• **ABOUT THIS EXERCISE**:
Count every line in the data below where "green" occurs, then state that number and nothing more.

• **STUDY MATERIAL**:
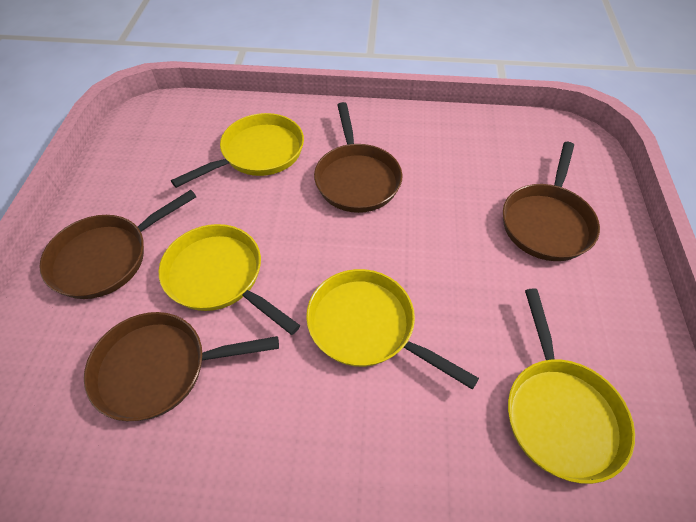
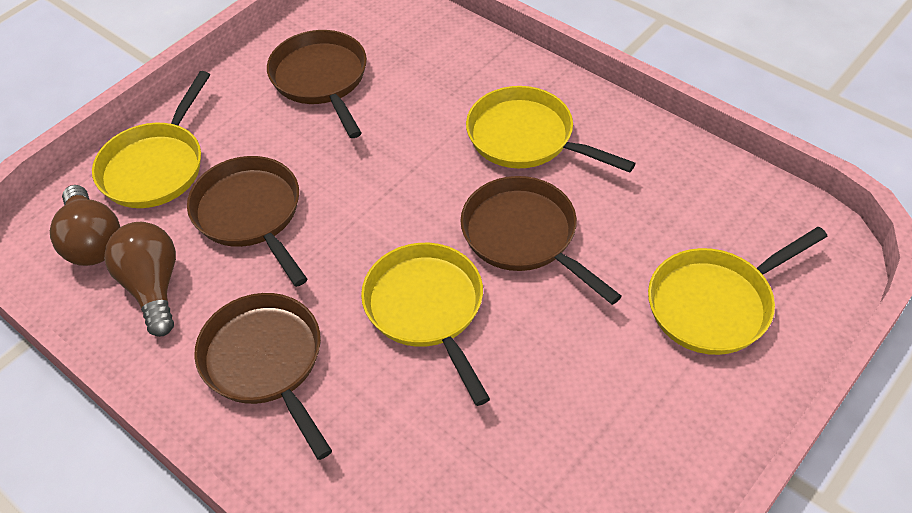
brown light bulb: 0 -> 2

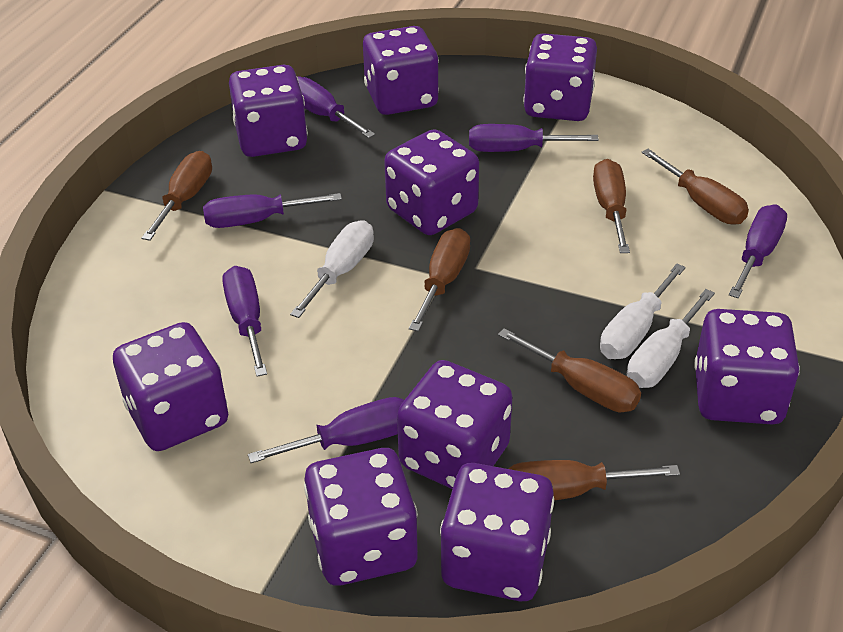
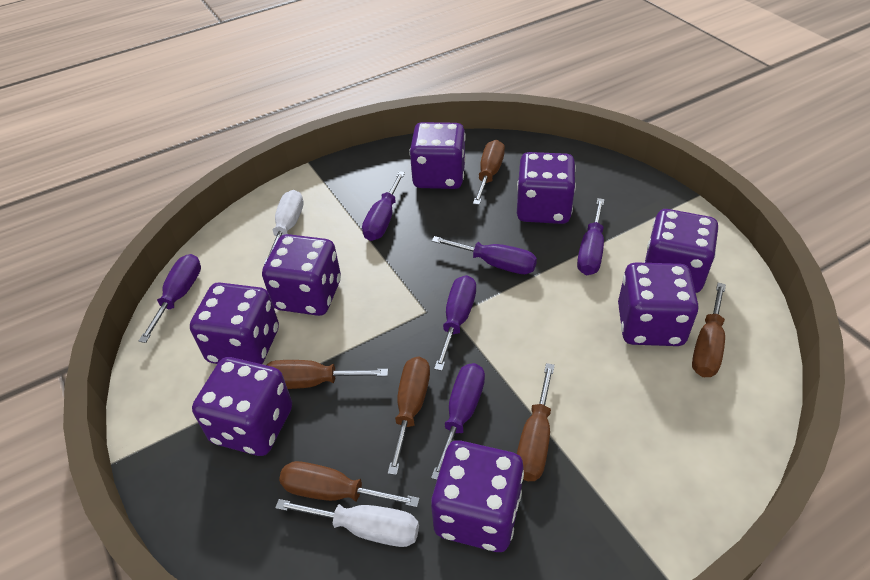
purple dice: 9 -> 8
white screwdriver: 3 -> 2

--

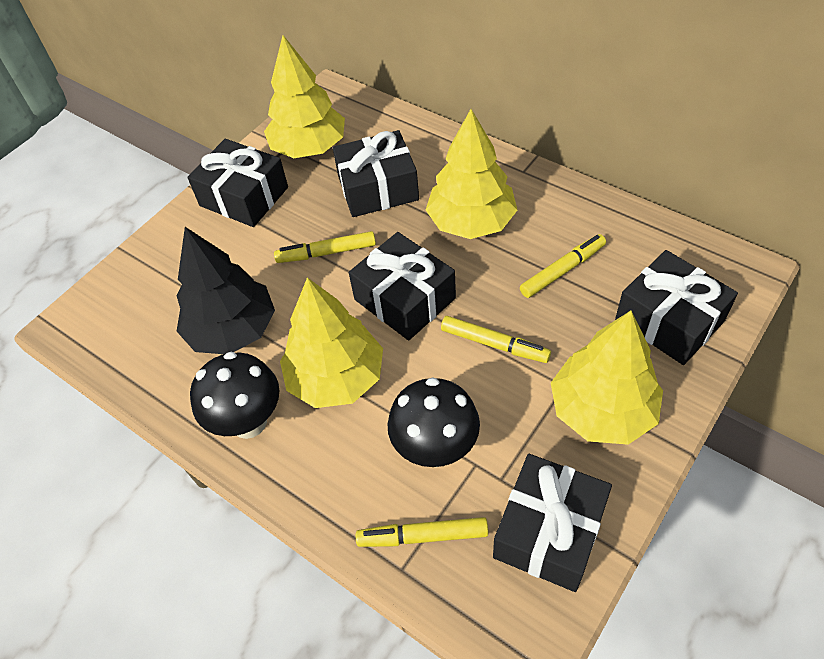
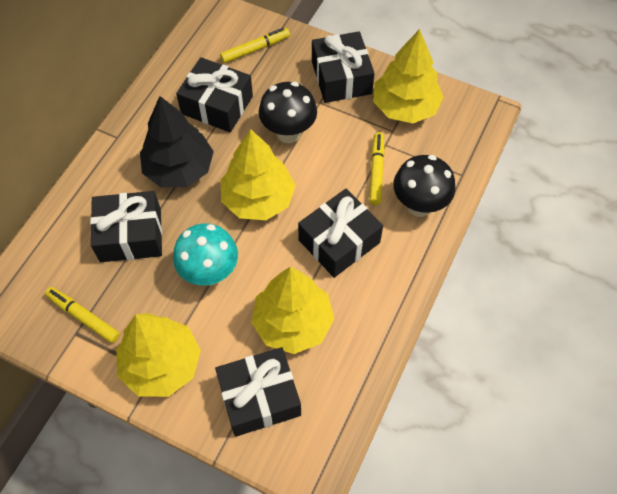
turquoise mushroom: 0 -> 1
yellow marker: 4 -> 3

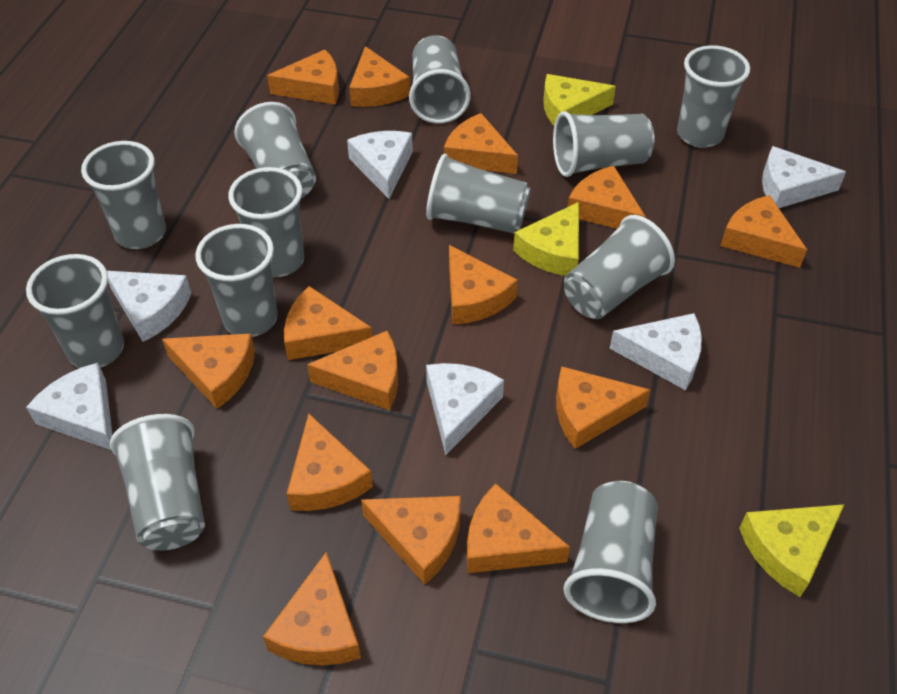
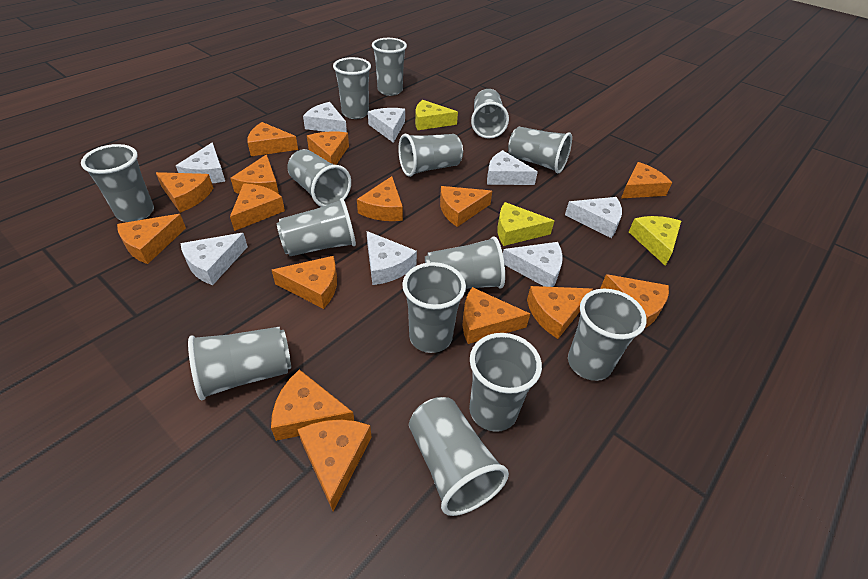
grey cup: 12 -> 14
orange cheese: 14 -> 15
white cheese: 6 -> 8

---

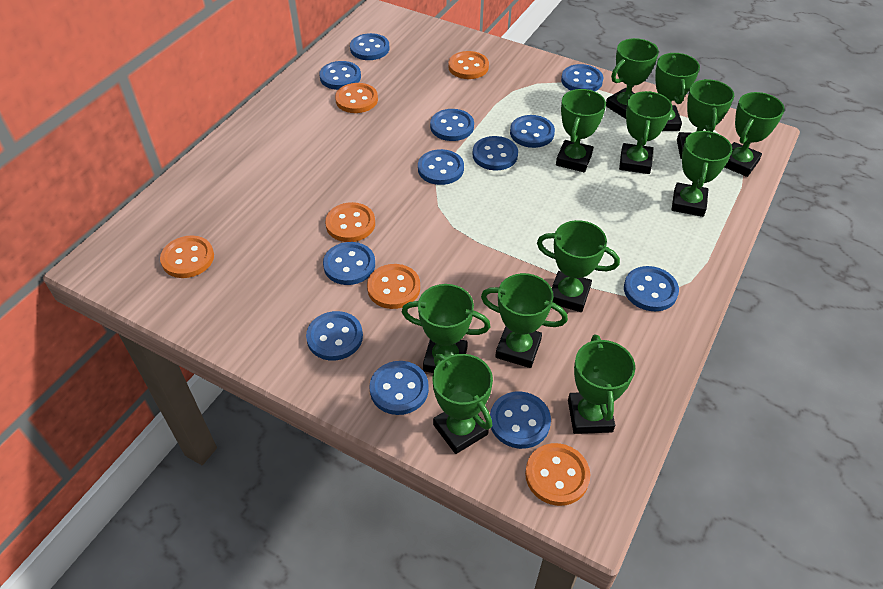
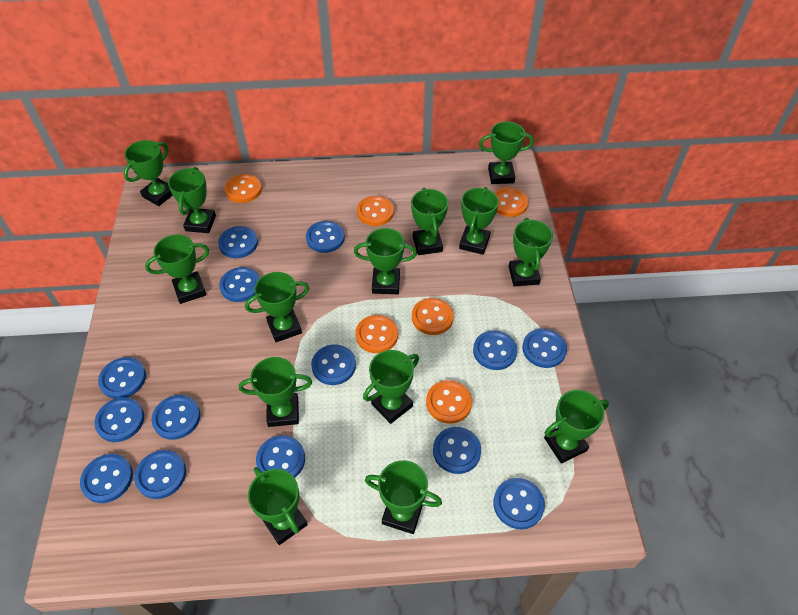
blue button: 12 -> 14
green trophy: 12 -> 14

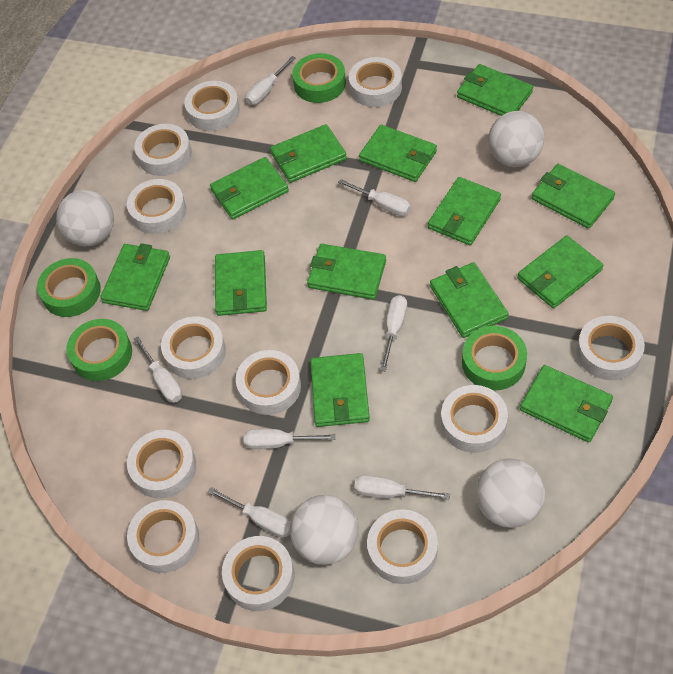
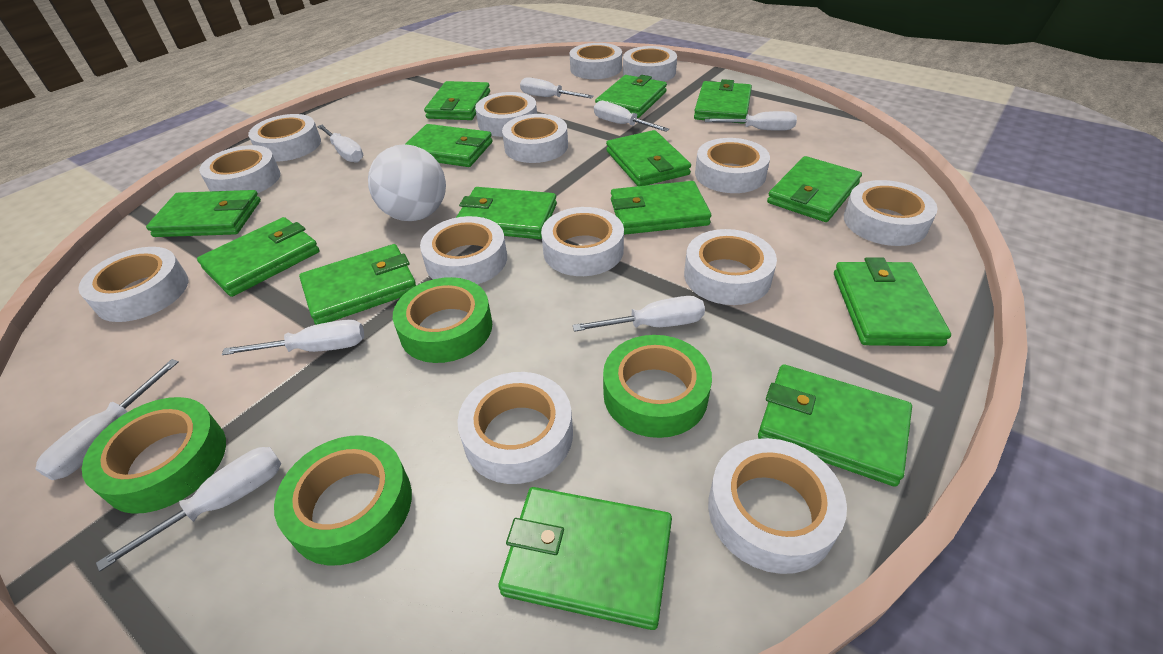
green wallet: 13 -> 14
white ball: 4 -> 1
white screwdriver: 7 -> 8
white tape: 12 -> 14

• **REPLY**:
2